To-do item: Return every record below exactly as written, but leave out the pictures.

-*-

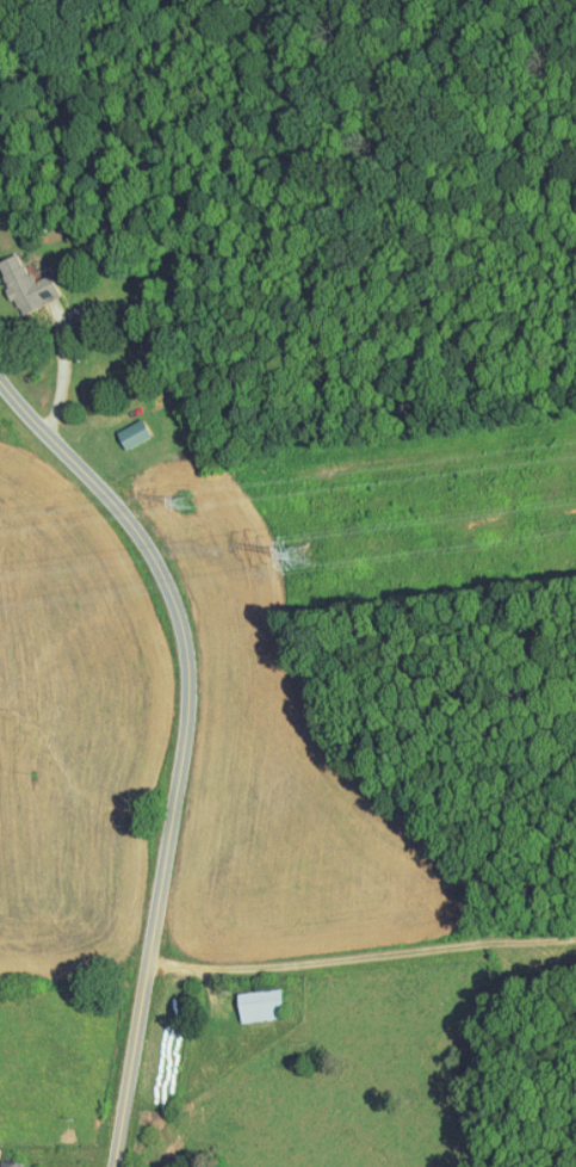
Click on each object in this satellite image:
building: (21, 280)
building: (127, 427)
power tower: (195, 510)
power tower: (316, 560)
road: (187, 744)
road: (363, 959)
building: (256, 996)

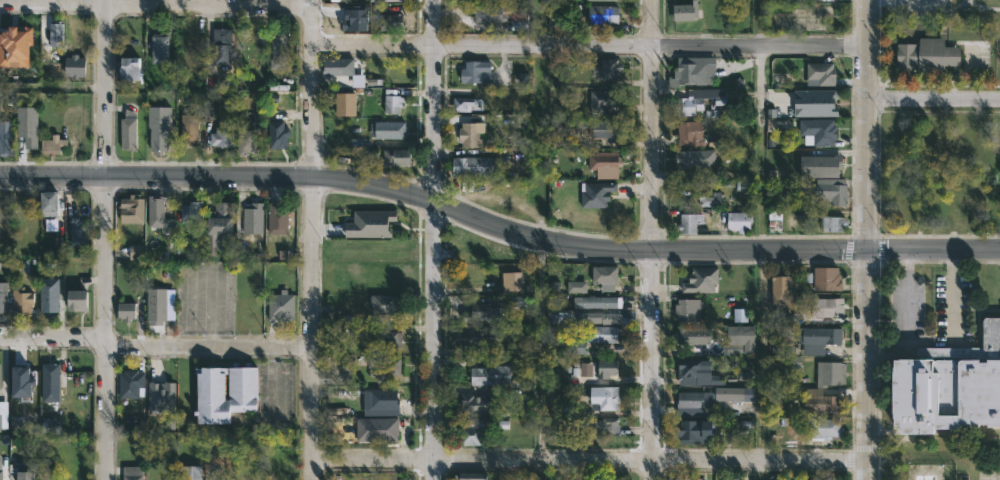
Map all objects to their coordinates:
building: (392, 0)
building: (476, 0)
building: (593, 0)
road: (155, 5)
building: (685, 11)
building: (503, 15)
building: (603, 15)
building: (391, 21)
building: (56, 33)
building: (251, 36)
park: (998, 43)
building: (15, 45)
road: (591, 45)
building: (221, 46)
building: (159, 48)
building: (279, 50)
building: (928, 55)
building: (78, 65)
building: (335, 66)
building: (611, 68)
building: (129, 69)
building: (475, 71)
building: (694, 72)
building: (821, 74)
road: (52, 86)
road: (935, 98)
building: (602, 100)
building: (699, 100)
building: (393, 103)
building: (816, 103)
building: (345, 104)
building: (465, 104)
building: (27, 125)
building: (158, 128)
building: (558, 128)
building: (605, 128)
building: (190, 129)
building: (388, 129)
building: (820, 130)
building: (128, 131)
building: (691, 133)
building: (278, 134)
building: (470, 134)
building: (222, 136)
building: (6, 137)
building: (246, 140)
building: (52, 145)
road: (761, 147)
building: (365, 155)
building: (396, 157)
building: (696, 157)
building: (605, 164)
building: (823, 165)
building: (473, 166)
road: (218, 175)
building: (831, 190)
building: (597, 193)
building: (710, 198)
building: (49, 201)
building: (132, 209)
building: (192, 212)
building: (157, 213)
building: (253, 218)
building: (277, 219)
building: (739, 221)
building: (689, 223)
building: (833, 223)
building: (50, 224)
building: (370, 225)
building: (219, 226)
building: (79, 231)
road: (106, 239)
road: (310, 239)
road: (434, 239)
road: (654, 239)
road: (870, 240)
road: (713, 249)
building: (136, 252)
building: (3, 262)
building: (607, 277)
building: (825, 278)
building: (702, 280)
building: (513, 281)
road: (195, 282)
building: (577, 286)
road: (907, 289)
building: (782, 291)
road: (953, 295)
building: (49, 296)
building: (4, 297)
building: (83, 300)
building: (21, 301)
building: (518, 301)
building: (596, 302)
building: (553, 303)
building: (383, 304)
parking lot: (905, 306)
building: (281, 307)
building: (833, 307)
parking lot: (953, 307)
building: (155, 308)
building: (689, 310)
building: (124, 313)
building: (484, 314)
building: (739, 314)
building: (583, 317)
building: (608, 334)
road: (216, 335)
building: (694, 336)
building: (479, 338)
building: (776, 338)
building: (391, 339)
building: (819, 339)
road: (154, 340)
building: (740, 340)
building: (576, 347)
road: (540, 349)
building: (384, 368)
building: (608, 368)
building: (585, 369)
building: (699, 373)
building: (831, 374)
building: (490, 375)
building: (0, 376)
building: (50, 376)
building: (23, 377)
road: (275, 382)
building: (130, 383)
building: (951, 387)
building: (226, 392)
building: (734, 393)
building: (162, 396)
building: (606, 397)
building: (691, 399)
building: (820, 401)
building: (381, 403)
building: (554, 404)
building: (476, 405)
building: (336, 410)
building: (3, 416)
building: (50, 425)
building: (606, 425)
building: (377, 429)
building: (825, 429)
building: (694, 431)
building: (471, 432)
road: (589, 460)
building: (1, 467)
building: (25, 472)
building: (133, 472)
building: (191, 473)
park: (988, 474)
building: (471, 475)
building: (707, 475)
building: (730, 479)
building: (803, 479)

-*-

Answer to the exercise:
Click on each object in this satellite image:
building: (21, 280)
building: (127, 427)
power tower: (195, 510)
power tower: (316, 560)
road: (187, 744)
road: (363, 959)
building: (256, 996)

Map all objects to their coordinates:
building: (392, 0)
building: (476, 0)
building: (593, 0)
road: (155, 5)
building: (685, 11)
building: (503, 15)
building: (603, 15)
building: (391, 21)
building: (56, 33)
building: (251, 36)
park: (998, 43)
building: (15, 45)
road: (591, 45)
building: (221, 46)
building: (159, 48)
building: (279, 50)
building: (928, 55)
building: (78, 65)
building: (335, 66)
building: (611, 68)
building: (129, 69)
building: (475, 71)
building: (694, 72)
building: (821, 74)
road: (52, 86)
road: (935, 98)
building: (602, 100)
building: (699, 100)
building: (393, 103)
building: (816, 103)
building: (345, 104)
building: (465, 104)
building: (27, 125)
building: (158, 128)
building: (558, 128)
building: (605, 128)
building: (190, 129)
building: (388, 129)
building: (820, 130)
building: (128, 131)
building: (691, 133)
building: (278, 134)
building: (470, 134)
building: (222, 136)
building: (6, 137)
building: (246, 140)
building: (52, 145)
road: (761, 147)
building: (365, 155)
building: (396, 157)
building: (696, 157)
building: (605, 164)
building: (823, 165)
building: (473, 166)
road: (218, 175)
building: (831, 190)
building: (597, 193)
building: (710, 198)
building: (49, 201)
building: (132, 209)
building: (192, 212)
building: (157, 213)
building: (253, 218)
building: (277, 219)
building: (739, 221)
building: (689, 223)
building: (833, 223)
building: (50, 224)
building: (370, 225)
building: (219, 226)
building: (79, 231)
road: (106, 239)
road: (310, 239)
road: (434, 239)
road: (654, 239)
road: (870, 240)
road: (713, 249)
building: (136, 252)
building: (3, 262)
building: (607, 277)
building: (825, 278)
building: (702, 280)
building: (513, 281)
road: (195, 282)
building: (577, 286)
road: (907, 289)
building: (782, 291)
road: (953, 295)
building: (49, 296)
building: (4, 297)
building: (83, 300)
building: (21, 301)
building: (518, 301)
building: (596, 302)
building: (553, 303)
building: (383, 304)
parking lot: (905, 306)
building: (281, 307)
building: (833, 307)
parking lot: (953, 307)
building: (155, 308)
building: (689, 310)
building: (124, 313)
building: (484, 314)
building: (739, 314)
building: (583, 317)
building: (608, 334)
road: (216, 335)
building: (694, 336)
building: (479, 338)
building: (776, 338)
building: (391, 339)
building: (819, 339)
road: (154, 340)
building: (740, 340)
building: (576, 347)
road: (540, 349)
building: (384, 368)
building: (608, 368)
building: (585, 369)
building: (699, 373)
building: (831, 374)
building: (490, 375)
building: (0, 376)
building: (50, 376)
building: (23, 377)
road: (275, 382)
building: (130, 383)
building: (951, 387)
building: (226, 392)
building: (734, 393)
building: (162, 396)
building: (606, 397)
building: (691, 399)
building: (820, 401)
building: (381, 403)
building: (554, 404)
building: (476, 405)
building: (336, 410)
building: (3, 416)
building: (50, 425)
building: (606, 425)
building: (377, 429)
building: (825, 429)
building: (694, 431)
building: (471, 432)
road: (589, 460)
building: (1, 467)
building: (25, 472)
building: (133, 472)
building: (191, 473)
park: (988, 474)
building: (471, 475)
building: (707, 475)
building: (730, 479)
building: (803, 479)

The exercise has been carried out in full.